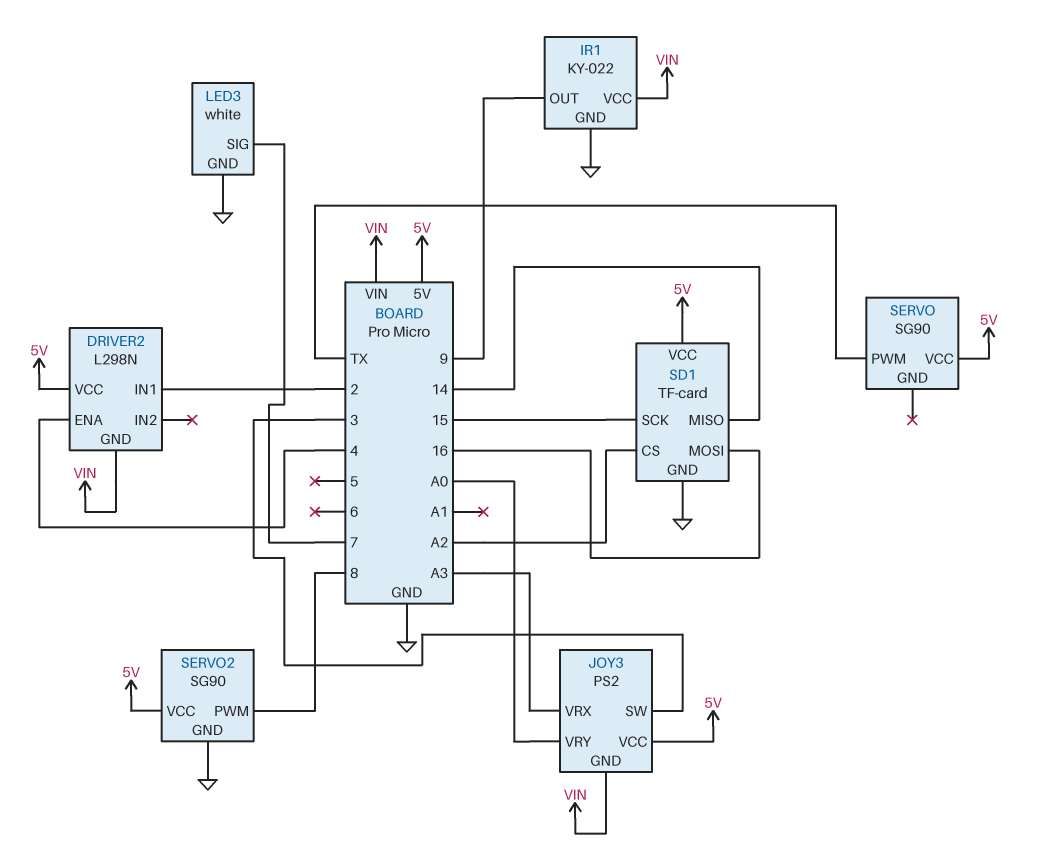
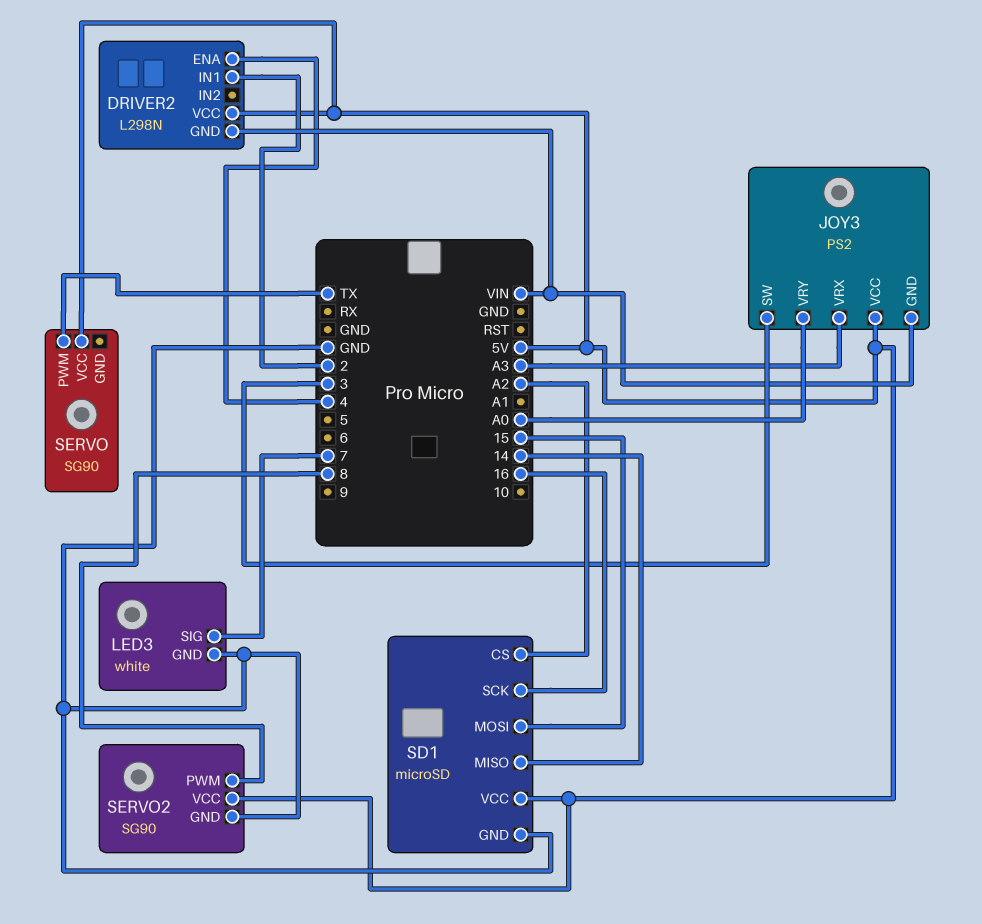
IR1: KY-022 -> none
IR1 pin GND: GND -> none
IR1 pin OUT: 9 -> none
IR1 pin VCC: VIN -> none
SD1: TF-card -> microSD
SD1 pin MOSI: 16 -> 15
SD1 pin SCK: 15 -> 16

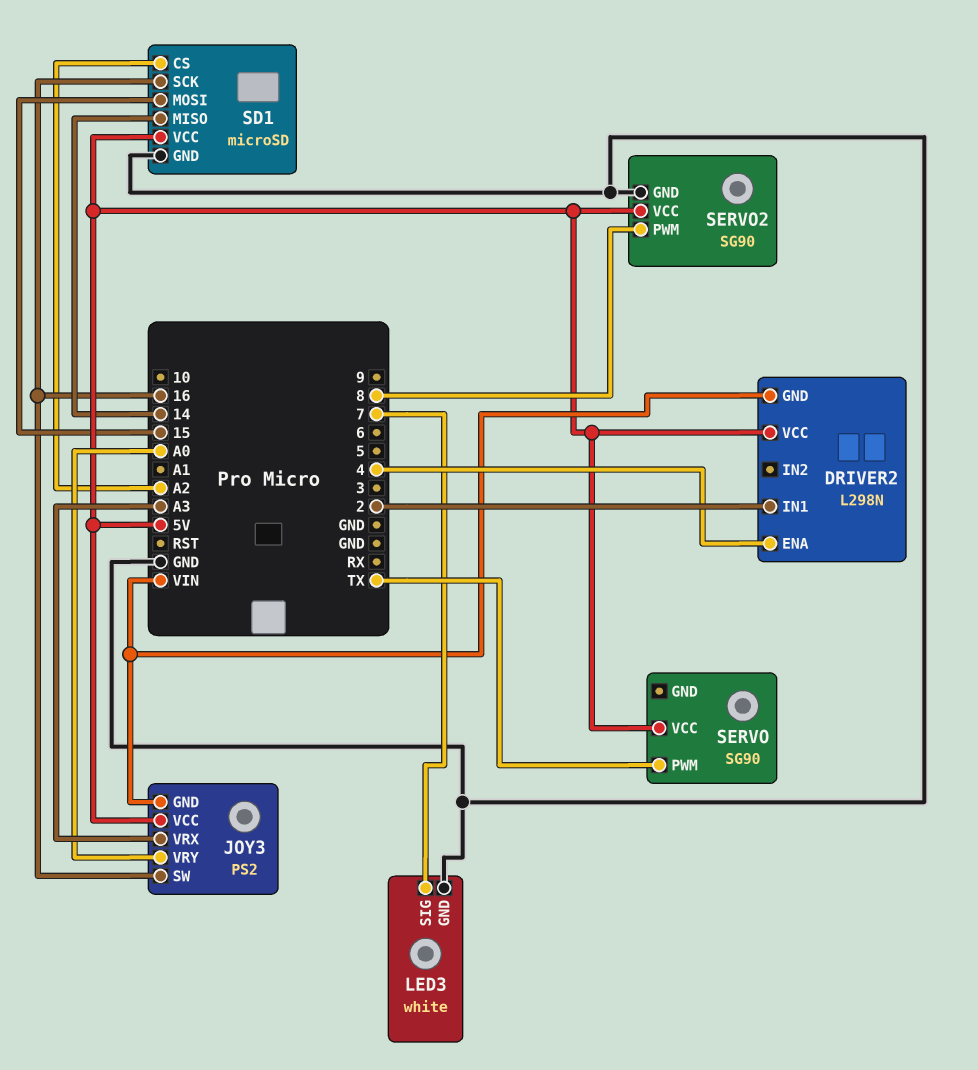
JOY3 pin SW: 3 -> 16

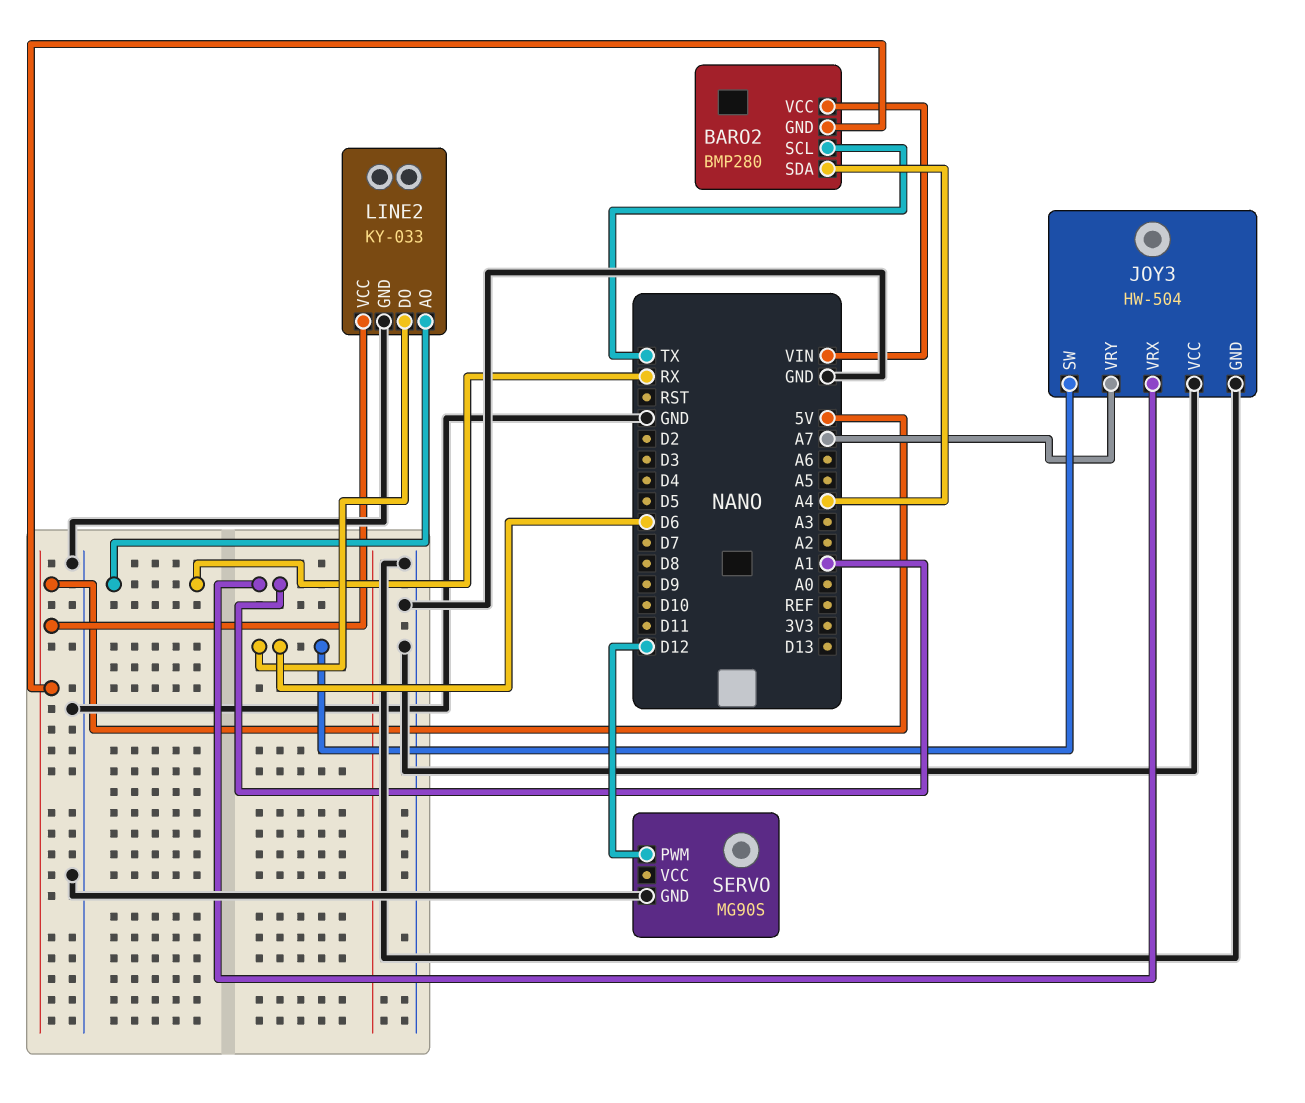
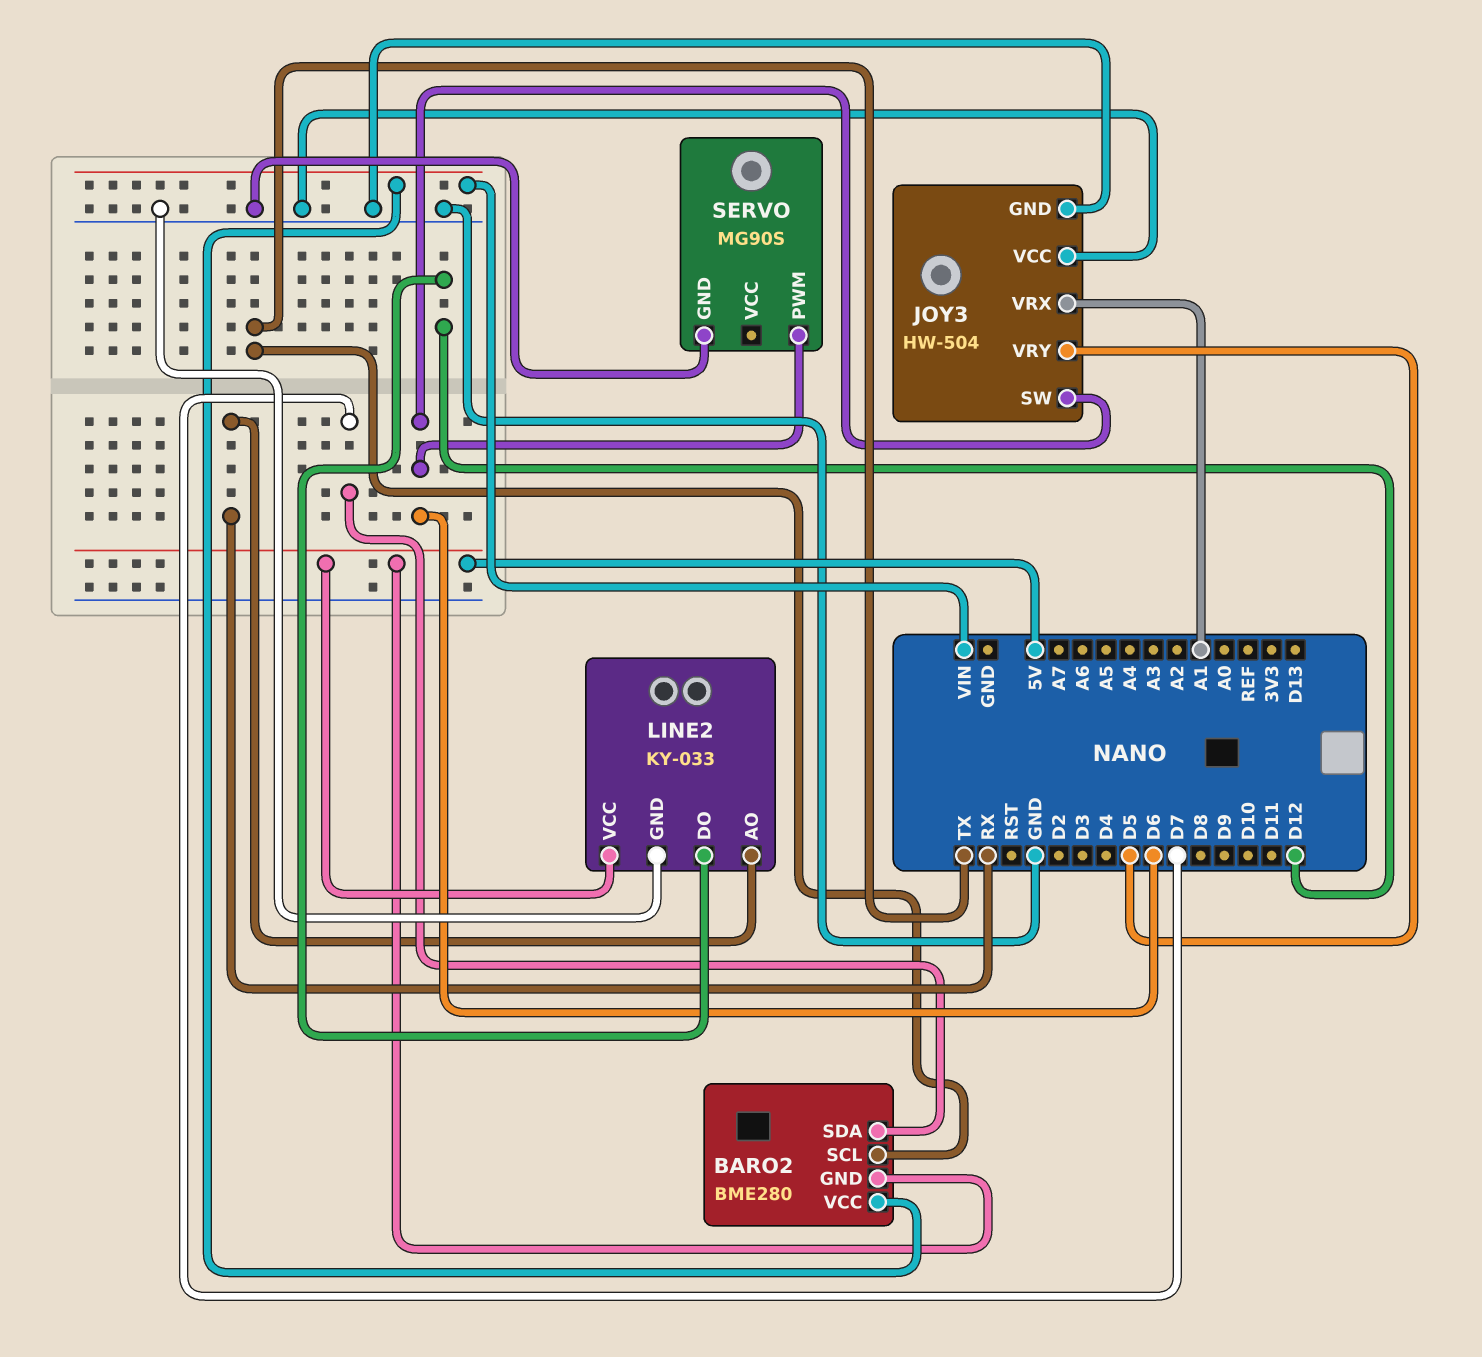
BARO2: BMP280 -> BME280
BARO2 pin SDA: A4 -> D7
JOY3 pin VRY: A7 -> D5
LINE2 pin DO: D6 -> D12
SERVO pin PWM: D12 -> D6

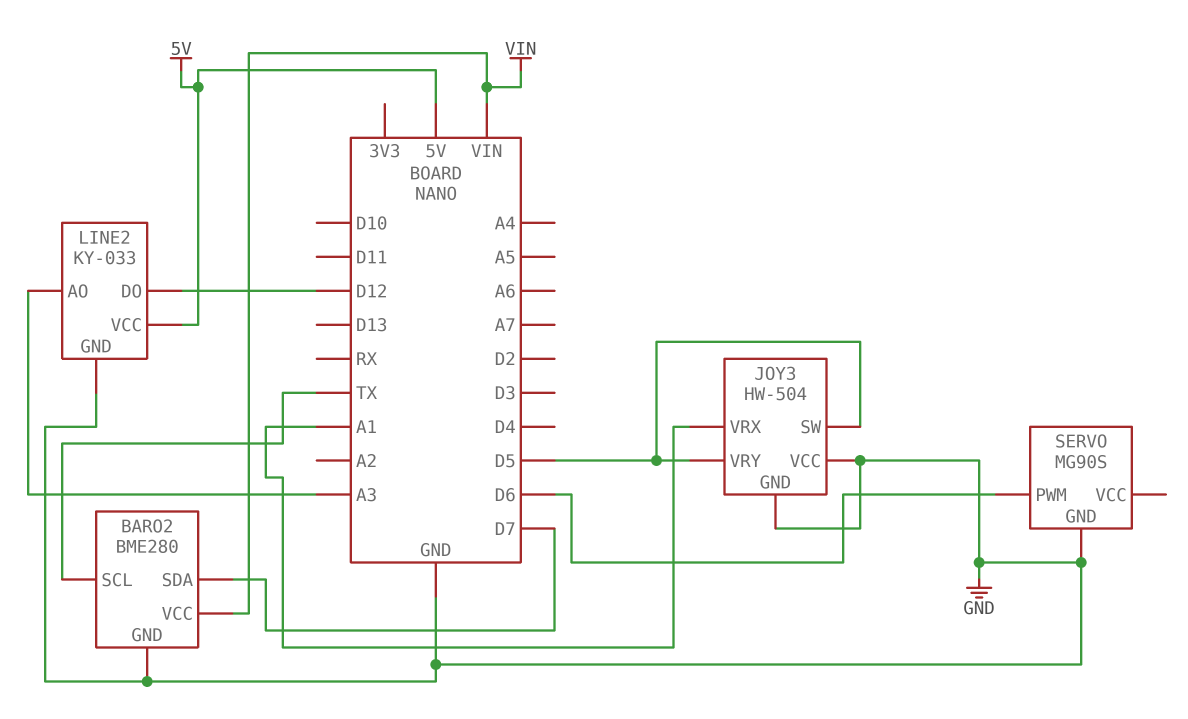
BARO2 pin GND: 5V -> GND
JOY3 pin SW: D6 -> D5
LINE2 pin AO: RX -> A3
□ □ □
• [Your assignment] An exact, word-for-word copy of the records is expected, with no pictures in it.

• [Solution to this exercise]
IR1: KY-022 -> none
IR1 pin GND: GND -> none
IR1 pin OUT: 9 -> none
IR1 pin VCC: VIN -> none
SD1: TF-card -> microSD
SD1 pin MOSI: 16 -> 15
SD1 pin SCK: 15 -> 16

JOY3 pin SW: 3 -> 16

BARO2: BMP280 -> BME280
BARO2 pin SDA: A4 -> D7
JOY3 pin VRY: A7 -> D5
LINE2 pin DO: D6 -> D12
SERVO pin PWM: D12 -> D6

BARO2 pin GND: 5V -> GND
JOY3 pin SW: D6 -> D5
LINE2 pin AO: RX -> A3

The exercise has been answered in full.